[DATA — start]

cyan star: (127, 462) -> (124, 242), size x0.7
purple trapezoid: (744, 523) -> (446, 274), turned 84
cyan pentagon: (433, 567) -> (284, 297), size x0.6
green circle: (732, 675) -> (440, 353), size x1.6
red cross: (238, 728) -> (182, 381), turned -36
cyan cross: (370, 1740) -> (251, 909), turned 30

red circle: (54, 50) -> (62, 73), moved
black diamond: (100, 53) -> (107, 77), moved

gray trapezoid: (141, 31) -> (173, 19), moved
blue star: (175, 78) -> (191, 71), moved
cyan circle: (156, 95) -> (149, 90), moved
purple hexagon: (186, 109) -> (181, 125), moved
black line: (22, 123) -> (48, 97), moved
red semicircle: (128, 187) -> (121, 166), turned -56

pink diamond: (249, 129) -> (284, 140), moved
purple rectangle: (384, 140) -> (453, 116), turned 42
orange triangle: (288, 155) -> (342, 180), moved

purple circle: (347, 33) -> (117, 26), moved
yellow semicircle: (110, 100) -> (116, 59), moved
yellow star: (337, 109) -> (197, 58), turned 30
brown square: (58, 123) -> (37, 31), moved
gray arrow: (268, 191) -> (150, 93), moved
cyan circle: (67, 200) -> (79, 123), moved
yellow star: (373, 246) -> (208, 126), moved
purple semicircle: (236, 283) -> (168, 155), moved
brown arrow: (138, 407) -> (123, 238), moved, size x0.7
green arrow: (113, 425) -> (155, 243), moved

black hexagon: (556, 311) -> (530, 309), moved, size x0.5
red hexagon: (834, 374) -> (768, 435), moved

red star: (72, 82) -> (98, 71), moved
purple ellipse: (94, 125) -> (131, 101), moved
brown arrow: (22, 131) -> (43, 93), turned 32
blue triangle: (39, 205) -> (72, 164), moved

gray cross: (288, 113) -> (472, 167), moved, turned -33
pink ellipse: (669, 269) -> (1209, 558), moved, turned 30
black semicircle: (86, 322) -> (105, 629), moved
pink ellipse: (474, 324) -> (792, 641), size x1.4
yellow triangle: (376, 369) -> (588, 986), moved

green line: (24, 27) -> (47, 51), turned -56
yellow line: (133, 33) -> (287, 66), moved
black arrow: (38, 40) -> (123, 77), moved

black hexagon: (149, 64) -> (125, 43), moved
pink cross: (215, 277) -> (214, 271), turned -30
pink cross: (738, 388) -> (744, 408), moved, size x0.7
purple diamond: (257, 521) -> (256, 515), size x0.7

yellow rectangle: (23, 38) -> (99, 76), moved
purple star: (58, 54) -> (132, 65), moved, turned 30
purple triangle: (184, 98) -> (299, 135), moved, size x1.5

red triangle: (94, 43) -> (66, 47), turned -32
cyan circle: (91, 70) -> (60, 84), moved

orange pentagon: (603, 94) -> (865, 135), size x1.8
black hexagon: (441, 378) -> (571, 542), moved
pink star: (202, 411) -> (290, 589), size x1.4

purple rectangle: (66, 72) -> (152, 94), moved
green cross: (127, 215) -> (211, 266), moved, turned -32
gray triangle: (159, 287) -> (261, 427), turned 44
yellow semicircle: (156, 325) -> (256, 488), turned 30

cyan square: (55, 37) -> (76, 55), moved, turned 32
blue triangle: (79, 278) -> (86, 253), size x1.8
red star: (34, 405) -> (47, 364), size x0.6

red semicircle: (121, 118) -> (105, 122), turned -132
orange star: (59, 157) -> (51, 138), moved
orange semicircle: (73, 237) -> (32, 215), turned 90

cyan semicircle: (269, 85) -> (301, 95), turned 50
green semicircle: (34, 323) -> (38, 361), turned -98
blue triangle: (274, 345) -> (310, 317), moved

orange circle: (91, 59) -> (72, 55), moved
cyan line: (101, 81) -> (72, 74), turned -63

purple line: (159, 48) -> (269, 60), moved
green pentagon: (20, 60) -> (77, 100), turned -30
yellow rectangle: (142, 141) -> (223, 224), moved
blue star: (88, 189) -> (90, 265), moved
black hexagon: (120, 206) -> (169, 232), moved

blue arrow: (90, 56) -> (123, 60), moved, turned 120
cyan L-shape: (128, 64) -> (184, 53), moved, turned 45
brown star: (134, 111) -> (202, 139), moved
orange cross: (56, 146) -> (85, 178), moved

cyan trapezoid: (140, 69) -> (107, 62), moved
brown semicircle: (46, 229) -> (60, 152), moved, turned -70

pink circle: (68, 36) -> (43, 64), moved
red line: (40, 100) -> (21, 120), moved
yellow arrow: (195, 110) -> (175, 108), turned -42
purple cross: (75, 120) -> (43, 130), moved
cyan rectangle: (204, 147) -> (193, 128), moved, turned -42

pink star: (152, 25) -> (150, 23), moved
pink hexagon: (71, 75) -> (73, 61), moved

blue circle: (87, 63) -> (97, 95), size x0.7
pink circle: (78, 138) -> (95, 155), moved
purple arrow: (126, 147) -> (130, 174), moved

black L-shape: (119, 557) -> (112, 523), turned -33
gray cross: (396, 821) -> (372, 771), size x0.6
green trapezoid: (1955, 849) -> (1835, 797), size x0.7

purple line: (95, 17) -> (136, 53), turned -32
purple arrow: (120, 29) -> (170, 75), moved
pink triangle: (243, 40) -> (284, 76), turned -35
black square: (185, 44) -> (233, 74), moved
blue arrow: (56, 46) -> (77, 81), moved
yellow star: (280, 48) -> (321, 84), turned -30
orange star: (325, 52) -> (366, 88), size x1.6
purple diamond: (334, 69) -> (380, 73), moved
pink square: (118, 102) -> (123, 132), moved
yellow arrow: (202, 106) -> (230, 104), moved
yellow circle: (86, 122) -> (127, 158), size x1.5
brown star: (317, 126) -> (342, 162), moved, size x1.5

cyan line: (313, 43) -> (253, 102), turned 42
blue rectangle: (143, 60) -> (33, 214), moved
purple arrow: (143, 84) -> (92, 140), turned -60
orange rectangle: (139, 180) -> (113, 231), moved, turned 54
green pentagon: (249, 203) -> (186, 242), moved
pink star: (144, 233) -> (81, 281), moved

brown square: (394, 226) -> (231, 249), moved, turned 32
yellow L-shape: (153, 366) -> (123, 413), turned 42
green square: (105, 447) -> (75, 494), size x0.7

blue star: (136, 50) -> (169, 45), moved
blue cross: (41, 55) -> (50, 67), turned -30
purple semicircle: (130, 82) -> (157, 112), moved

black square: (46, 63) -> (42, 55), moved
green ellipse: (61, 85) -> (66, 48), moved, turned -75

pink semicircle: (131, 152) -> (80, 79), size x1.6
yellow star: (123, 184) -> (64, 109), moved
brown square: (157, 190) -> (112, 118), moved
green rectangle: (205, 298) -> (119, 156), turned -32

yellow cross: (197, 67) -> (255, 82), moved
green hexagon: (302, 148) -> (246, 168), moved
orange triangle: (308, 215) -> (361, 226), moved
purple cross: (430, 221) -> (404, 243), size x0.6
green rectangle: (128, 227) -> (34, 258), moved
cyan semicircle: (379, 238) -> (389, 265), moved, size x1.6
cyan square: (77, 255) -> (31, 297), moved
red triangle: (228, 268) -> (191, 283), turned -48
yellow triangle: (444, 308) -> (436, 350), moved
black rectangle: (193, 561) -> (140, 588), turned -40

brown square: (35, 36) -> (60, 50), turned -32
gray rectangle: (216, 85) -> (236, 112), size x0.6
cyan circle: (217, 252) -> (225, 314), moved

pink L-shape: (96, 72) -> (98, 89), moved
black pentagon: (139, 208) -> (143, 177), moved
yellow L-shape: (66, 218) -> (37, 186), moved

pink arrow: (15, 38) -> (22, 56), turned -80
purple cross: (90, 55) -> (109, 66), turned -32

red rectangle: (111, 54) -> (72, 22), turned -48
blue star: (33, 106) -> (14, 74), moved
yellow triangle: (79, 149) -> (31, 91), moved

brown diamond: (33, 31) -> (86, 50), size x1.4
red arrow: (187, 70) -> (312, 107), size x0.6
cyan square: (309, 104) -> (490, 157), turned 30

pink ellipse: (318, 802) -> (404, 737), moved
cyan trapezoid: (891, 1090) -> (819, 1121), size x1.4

[DATA — finish]

YOUR INSTRUCTIONS: Only one stretch of the entries above is wanted: the lines from the one containing "black semicircle: (86, 322)" through the one containing "yellow rectangle: (23, 38) -> (99, 76), moved". Please reproduce it exactly.

WORKED SOLUTION:
black semicircle: (86, 322) -> (105, 629), moved
pink ellipse: (474, 324) -> (792, 641), size x1.4
yellow triangle: (376, 369) -> (588, 986), moved

green line: (24, 27) -> (47, 51), turned -56
yellow line: (133, 33) -> (287, 66), moved
black arrow: (38, 40) -> (123, 77), moved

black hexagon: (149, 64) -> (125, 43), moved
pink cross: (215, 277) -> (214, 271), turned -30
pink cross: (738, 388) -> (744, 408), moved, size x0.7
purple diamond: (257, 521) -> (256, 515), size x0.7

yellow rectangle: (23, 38) -> (99, 76), moved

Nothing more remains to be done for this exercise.